[Given material]:

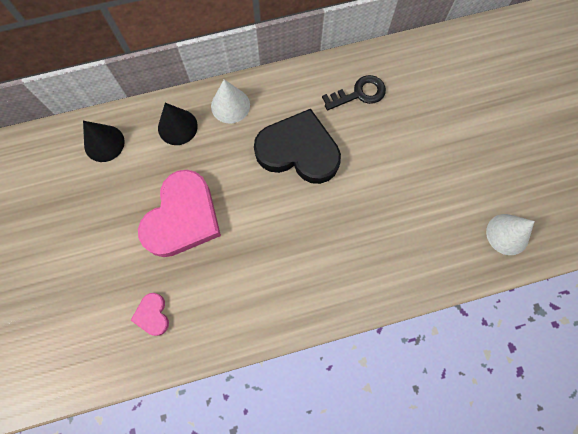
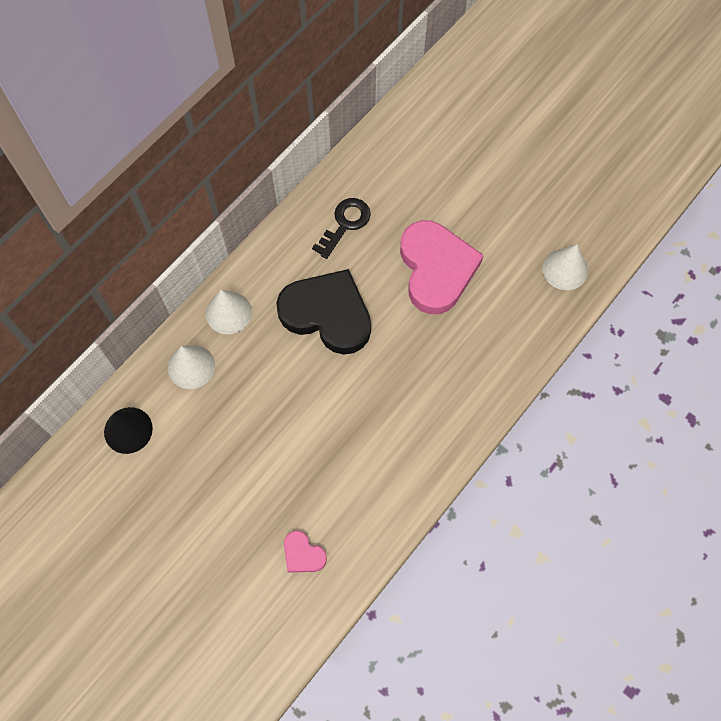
camera: 35 degrees left, 5 degrees down
pink heart [138,170,221,257] -> pink heart moved to [400,220,484,314]
black cone [158,103,198,145] -> white cone [168,345,215,389]
black heart [254,109,341,184] -> black heart turned 45 degrees clockwise [277,269,371,355]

[Problem requirements]:
Within the material above, report how many lines carry the word "black", and nothing else.

[Task response]:
2